─── Input material

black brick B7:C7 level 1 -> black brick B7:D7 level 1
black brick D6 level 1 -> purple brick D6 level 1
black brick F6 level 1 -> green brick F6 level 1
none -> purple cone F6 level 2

──────
─── Input material

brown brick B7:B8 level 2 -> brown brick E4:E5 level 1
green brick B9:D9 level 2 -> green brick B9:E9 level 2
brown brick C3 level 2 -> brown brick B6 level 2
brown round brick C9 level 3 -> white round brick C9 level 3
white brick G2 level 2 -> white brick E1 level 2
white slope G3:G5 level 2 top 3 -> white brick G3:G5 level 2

──────

◆ **Brief**
Look for "brick" in each line of the material, then copy the lines where it is found.

◆ **Your solution**
black brick B7:C7 level 1 -> black brick B7:D7 level 1
black brick D6 level 1 -> purple brick D6 level 1
black brick F6 level 1 -> green brick F6 level 1
brown brick B7:B8 level 2 -> brown brick E4:E5 level 1
green brick B9:D9 level 2 -> green brick B9:E9 level 2
brown brick C3 level 2 -> brown brick B6 level 2
brown round brick C9 level 3 -> white round brick C9 level 3
white brick G2 level 2 -> white brick E1 level 2
white slope G3:G5 level 2 top 3 -> white brick G3:G5 level 2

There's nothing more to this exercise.